[Stored items from a collection]
○ ○ ○ ○ ○

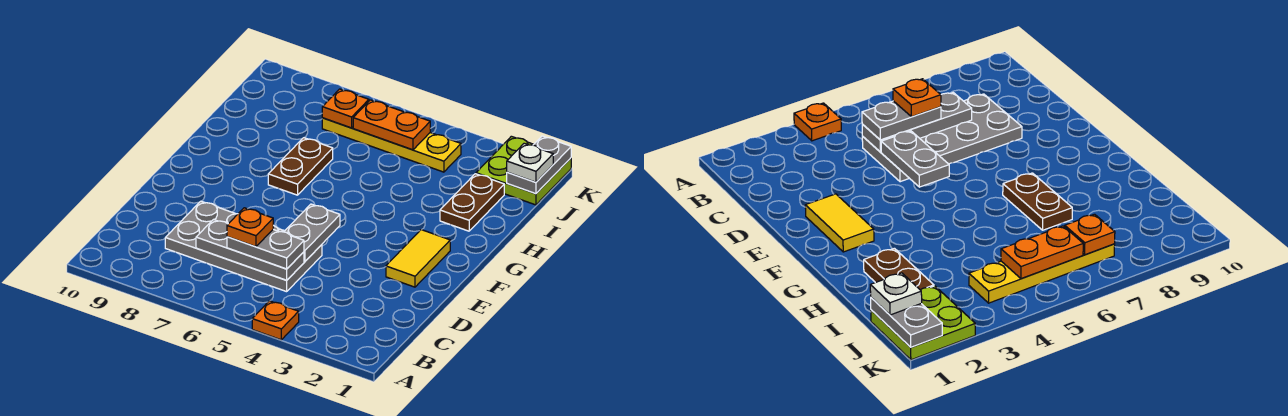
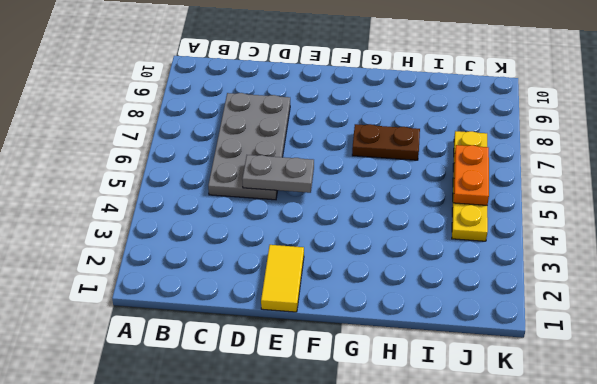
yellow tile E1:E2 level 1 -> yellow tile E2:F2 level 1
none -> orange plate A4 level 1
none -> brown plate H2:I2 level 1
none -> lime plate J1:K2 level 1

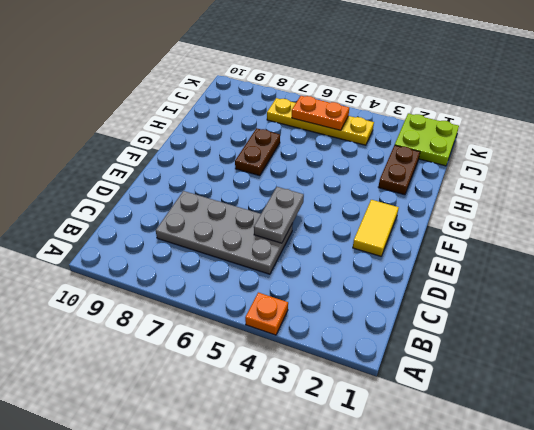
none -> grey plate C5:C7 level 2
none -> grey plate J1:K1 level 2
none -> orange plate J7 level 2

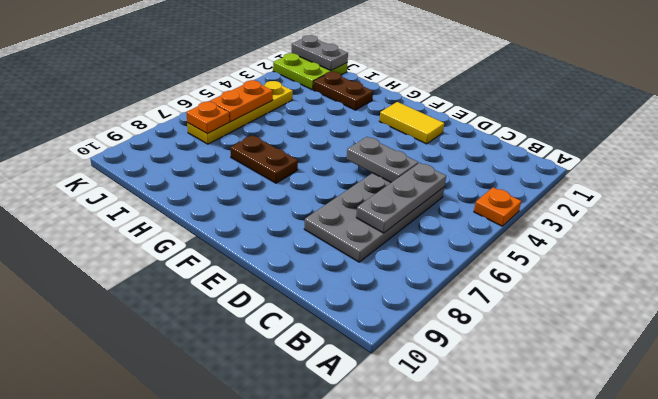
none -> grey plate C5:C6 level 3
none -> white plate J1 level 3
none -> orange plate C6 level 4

○ ○ ○ ○ ○

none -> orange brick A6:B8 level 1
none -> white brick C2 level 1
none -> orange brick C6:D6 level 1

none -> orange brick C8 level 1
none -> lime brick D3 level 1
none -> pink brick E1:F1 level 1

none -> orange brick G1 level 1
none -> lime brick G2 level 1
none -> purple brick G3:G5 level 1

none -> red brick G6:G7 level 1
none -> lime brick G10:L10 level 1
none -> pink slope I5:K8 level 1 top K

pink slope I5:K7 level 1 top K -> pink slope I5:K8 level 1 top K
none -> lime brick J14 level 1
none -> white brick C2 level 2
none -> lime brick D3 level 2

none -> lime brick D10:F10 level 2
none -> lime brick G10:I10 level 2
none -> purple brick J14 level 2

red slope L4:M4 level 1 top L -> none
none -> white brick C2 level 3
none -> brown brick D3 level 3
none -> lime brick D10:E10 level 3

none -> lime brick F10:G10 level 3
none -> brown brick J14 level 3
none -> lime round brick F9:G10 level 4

○ ○ ○ ○ ○

# Work item
Start with the line above that contains "none -> white brick C2 level 1" and stop after the line that contains "none -> red brick G6:G7 level 1". Output those lines exactly, and only those.

# Written response
none -> white brick C2 level 1
none -> orange brick C6:D6 level 1

none -> orange brick C8 level 1
none -> lime brick D3 level 1
none -> pink brick E1:F1 level 1

none -> orange brick G1 level 1
none -> lime brick G2 level 1
none -> purple brick G3:G5 level 1

none -> red brick G6:G7 level 1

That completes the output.